§ **EXERCISE DESCRIPTION**:
Sort through the entries below and pull out lines containing the word "cyan".

Collection entries
□ □ □ □ □ □ □
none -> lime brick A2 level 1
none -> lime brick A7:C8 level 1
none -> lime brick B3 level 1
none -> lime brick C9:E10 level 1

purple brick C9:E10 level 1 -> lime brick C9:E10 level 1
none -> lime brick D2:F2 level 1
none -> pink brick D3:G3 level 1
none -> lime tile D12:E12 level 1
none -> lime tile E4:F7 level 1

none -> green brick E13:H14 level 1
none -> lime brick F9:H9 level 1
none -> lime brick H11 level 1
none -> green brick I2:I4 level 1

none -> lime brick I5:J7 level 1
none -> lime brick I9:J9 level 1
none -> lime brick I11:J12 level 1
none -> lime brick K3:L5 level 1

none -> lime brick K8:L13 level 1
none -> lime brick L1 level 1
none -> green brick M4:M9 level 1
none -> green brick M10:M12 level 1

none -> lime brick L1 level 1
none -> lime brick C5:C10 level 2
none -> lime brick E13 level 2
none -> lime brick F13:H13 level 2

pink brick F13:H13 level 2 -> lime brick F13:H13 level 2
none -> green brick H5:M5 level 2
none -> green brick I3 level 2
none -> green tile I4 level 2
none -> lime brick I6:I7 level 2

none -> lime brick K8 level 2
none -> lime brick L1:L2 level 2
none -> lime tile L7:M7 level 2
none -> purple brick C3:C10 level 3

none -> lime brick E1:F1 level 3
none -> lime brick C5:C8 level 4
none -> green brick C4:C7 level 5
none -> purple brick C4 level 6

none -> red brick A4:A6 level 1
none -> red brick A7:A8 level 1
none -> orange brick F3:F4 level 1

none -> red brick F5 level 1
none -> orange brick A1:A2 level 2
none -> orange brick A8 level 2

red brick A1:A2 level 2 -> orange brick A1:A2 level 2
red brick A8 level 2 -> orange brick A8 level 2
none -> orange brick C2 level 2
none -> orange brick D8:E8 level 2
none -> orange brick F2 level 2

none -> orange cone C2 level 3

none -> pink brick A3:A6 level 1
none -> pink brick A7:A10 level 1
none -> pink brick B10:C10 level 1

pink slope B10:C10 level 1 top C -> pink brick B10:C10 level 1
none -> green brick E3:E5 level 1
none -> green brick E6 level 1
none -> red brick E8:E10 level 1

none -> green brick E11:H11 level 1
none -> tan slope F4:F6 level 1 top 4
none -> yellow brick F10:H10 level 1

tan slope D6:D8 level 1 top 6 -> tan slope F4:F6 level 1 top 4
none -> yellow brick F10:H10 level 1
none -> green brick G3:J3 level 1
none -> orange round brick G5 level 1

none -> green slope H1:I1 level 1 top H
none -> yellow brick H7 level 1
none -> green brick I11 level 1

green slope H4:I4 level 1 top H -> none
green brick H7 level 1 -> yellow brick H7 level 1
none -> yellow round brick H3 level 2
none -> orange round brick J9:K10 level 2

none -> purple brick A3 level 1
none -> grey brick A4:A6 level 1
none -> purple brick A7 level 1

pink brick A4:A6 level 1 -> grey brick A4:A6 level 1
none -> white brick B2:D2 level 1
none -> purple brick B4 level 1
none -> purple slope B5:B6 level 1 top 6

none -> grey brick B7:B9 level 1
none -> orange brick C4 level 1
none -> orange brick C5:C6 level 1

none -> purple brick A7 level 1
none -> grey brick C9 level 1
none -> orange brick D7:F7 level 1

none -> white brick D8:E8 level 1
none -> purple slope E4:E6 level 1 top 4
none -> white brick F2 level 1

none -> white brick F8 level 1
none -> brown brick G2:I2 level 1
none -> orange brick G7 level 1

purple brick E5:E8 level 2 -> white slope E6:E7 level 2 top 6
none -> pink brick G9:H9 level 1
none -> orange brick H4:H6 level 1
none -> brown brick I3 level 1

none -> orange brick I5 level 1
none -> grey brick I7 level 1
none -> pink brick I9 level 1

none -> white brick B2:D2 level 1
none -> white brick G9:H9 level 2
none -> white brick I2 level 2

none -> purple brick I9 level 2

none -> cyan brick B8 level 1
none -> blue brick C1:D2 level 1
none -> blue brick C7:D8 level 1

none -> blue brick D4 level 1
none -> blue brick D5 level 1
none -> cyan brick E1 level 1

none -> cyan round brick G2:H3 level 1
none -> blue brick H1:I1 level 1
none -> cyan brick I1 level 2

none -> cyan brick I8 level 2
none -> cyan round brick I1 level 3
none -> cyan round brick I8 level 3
□ □ □ □ □ □ □
§ **COMPLETED EXERCISE**:
none -> cyan brick B8 level 1
none -> cyan brick E1 level 1
none -> cyan round brick G2:H3 level 1
none -> cyan brick I1 level 2
none -> cyan brick I8 level 2
none -> cyan round brick I1 level 3
none -> cyan round brick I8 level 3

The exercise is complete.